• _WHAT YOU ARE ASKED TO DO_
From the line containing "R206: 15k (DIS3, RC) -> 15k (RC, VS)" to the last line of the records, please reproduce every line exactly and nothing more.

[[ SOURCE RECORDS, beginning ]]

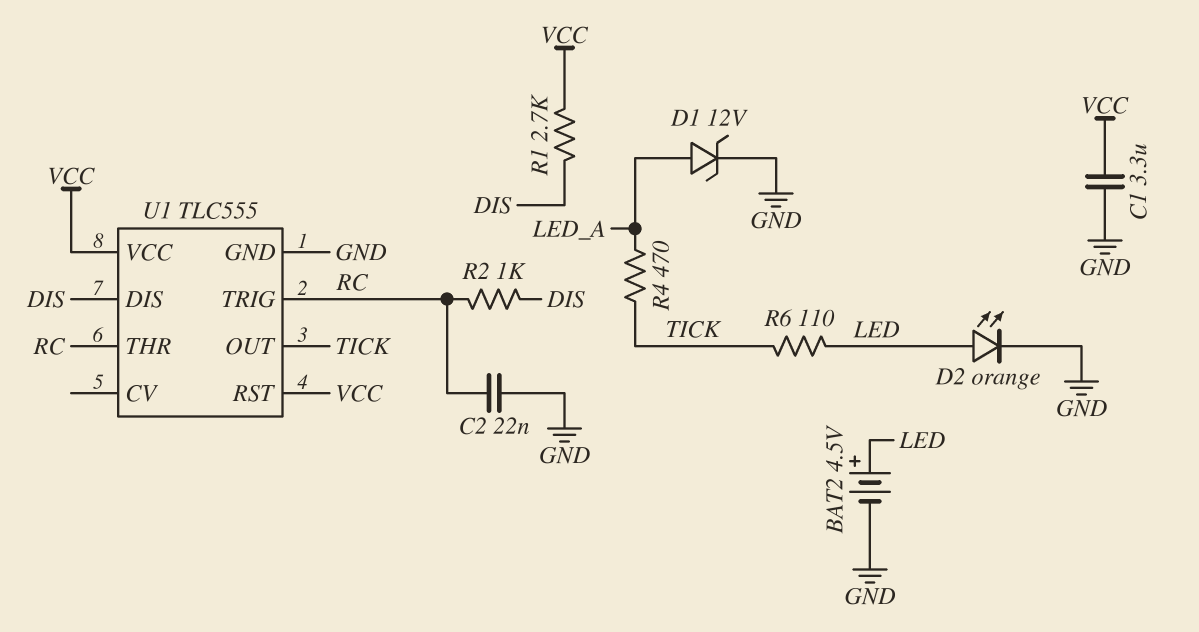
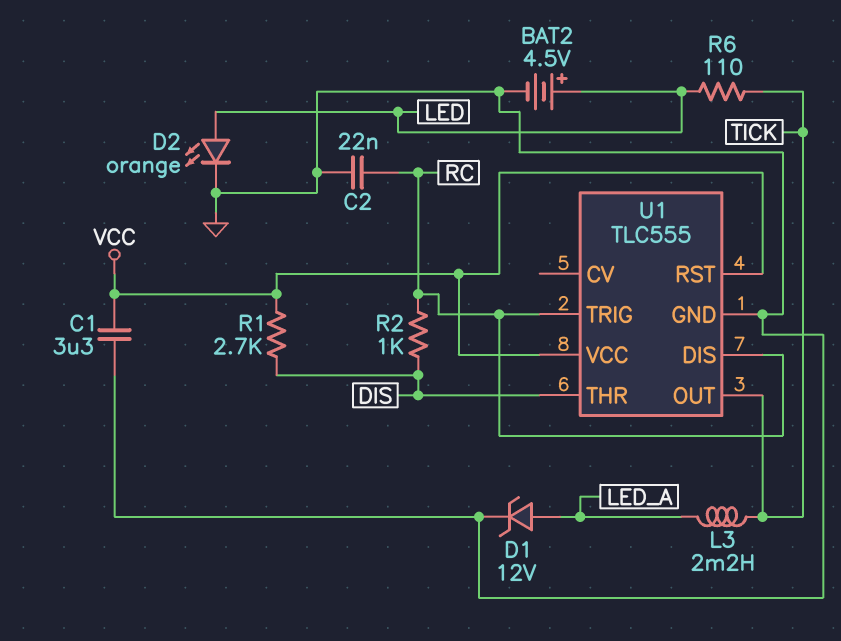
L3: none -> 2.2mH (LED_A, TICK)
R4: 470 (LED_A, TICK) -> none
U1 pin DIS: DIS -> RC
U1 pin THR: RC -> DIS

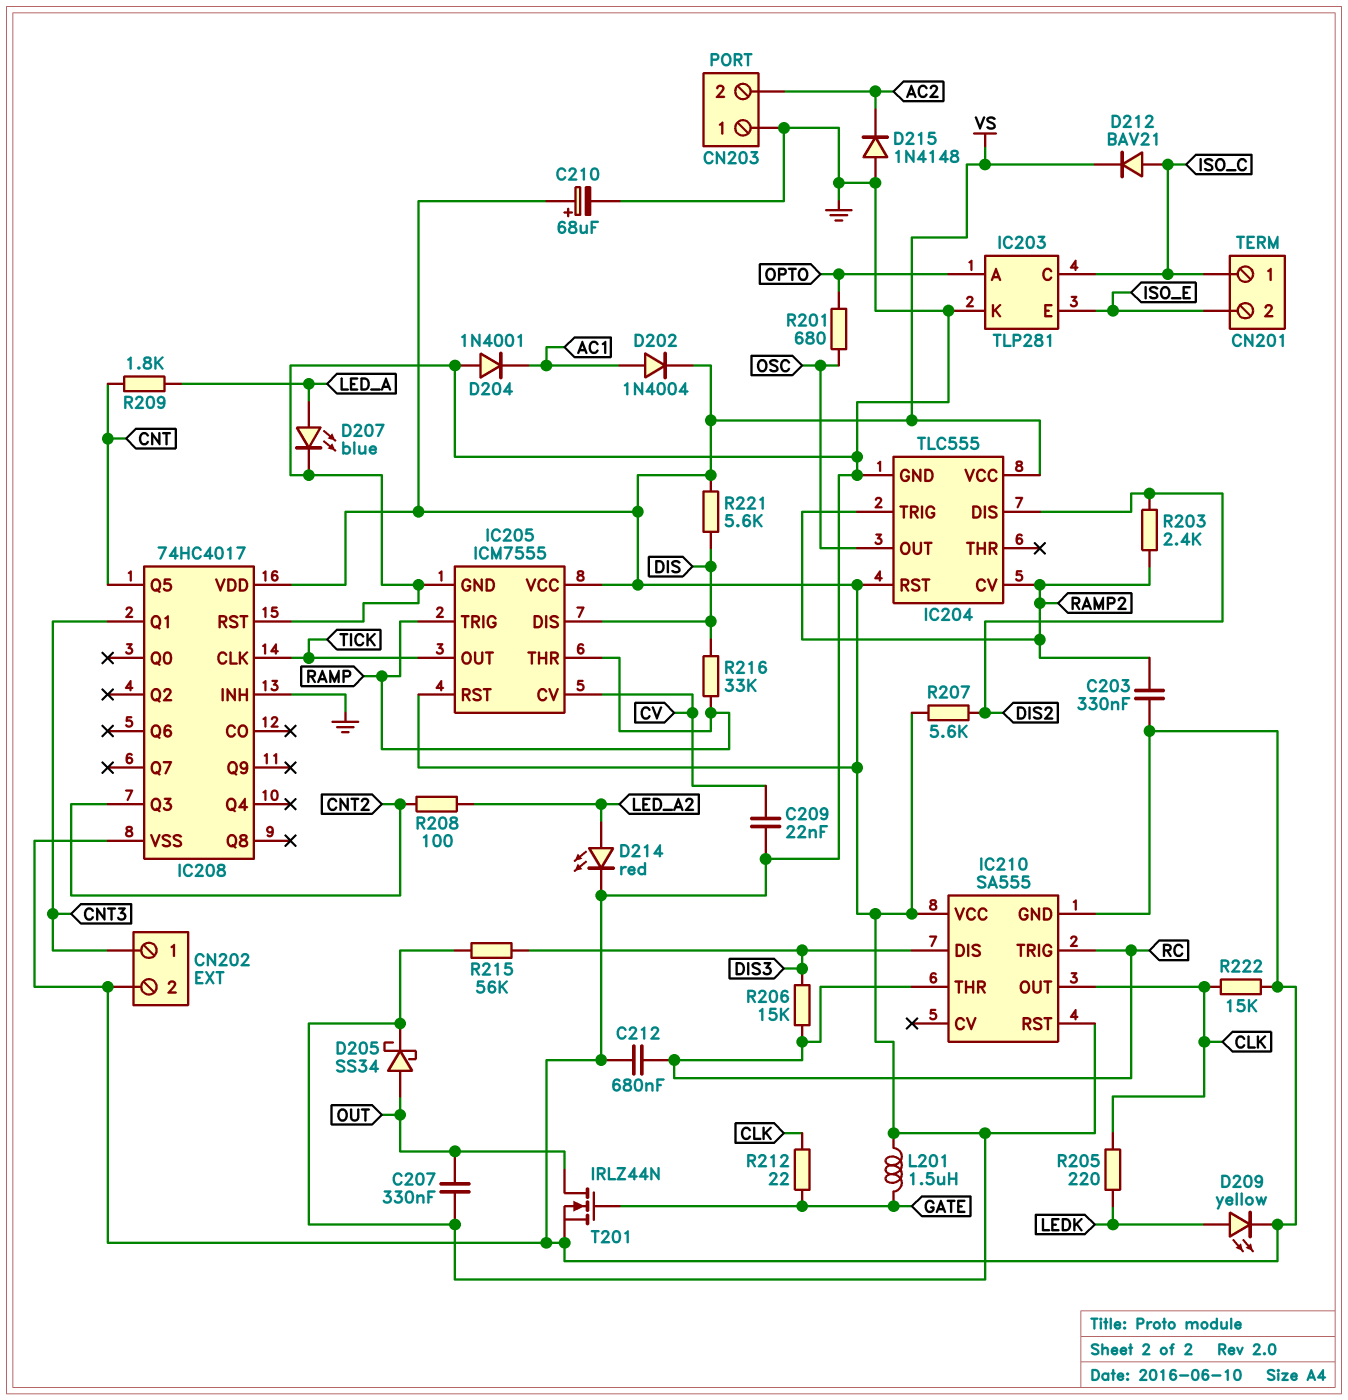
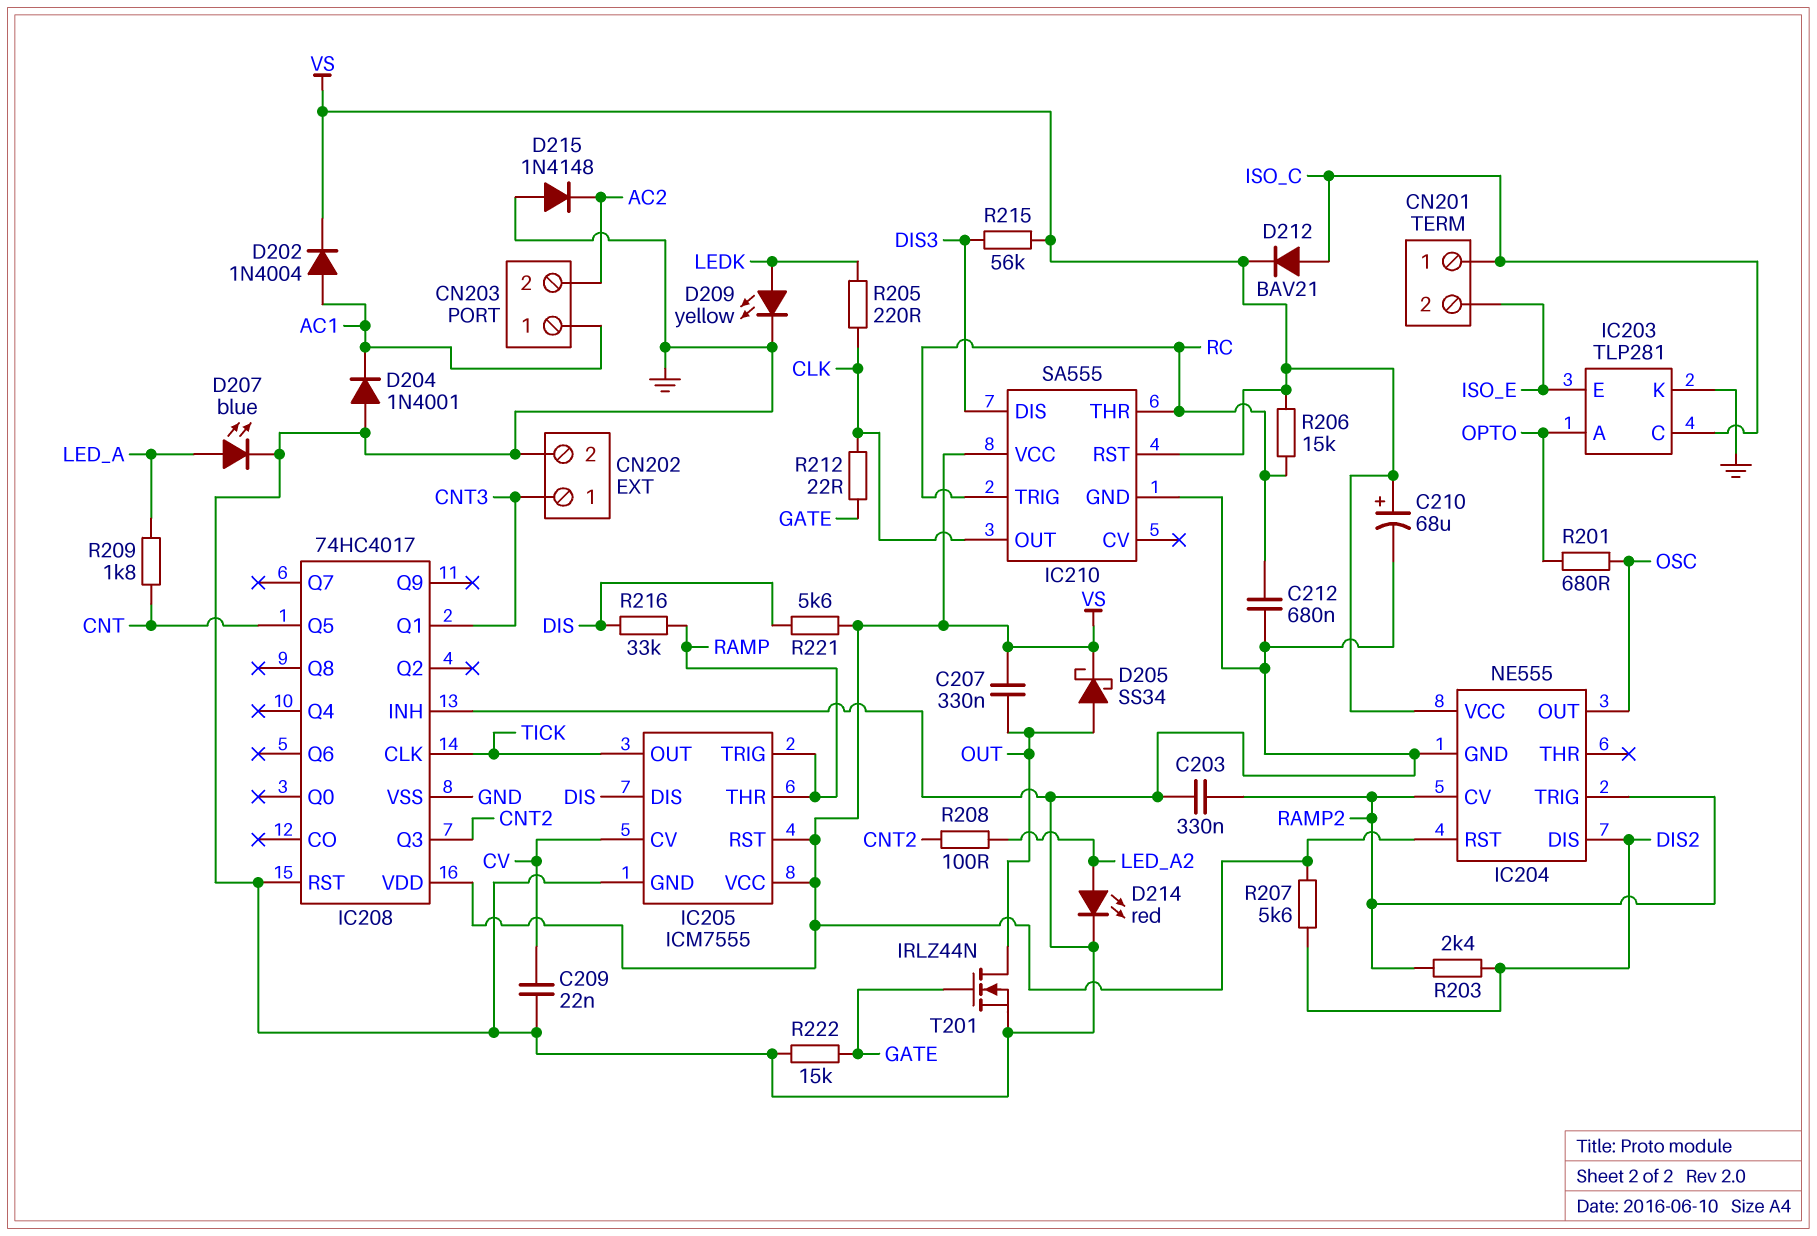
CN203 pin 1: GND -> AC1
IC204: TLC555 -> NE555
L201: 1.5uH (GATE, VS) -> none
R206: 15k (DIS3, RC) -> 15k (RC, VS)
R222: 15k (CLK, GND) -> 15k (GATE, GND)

[[ SOURCE RECORDS, end ]]

• _TASK SOLUTION_
R206: 15k (DIS3, RC) -> 15k (RC, VS)
R222: 15k (CLK, GND) -> 15k (GATE, GND)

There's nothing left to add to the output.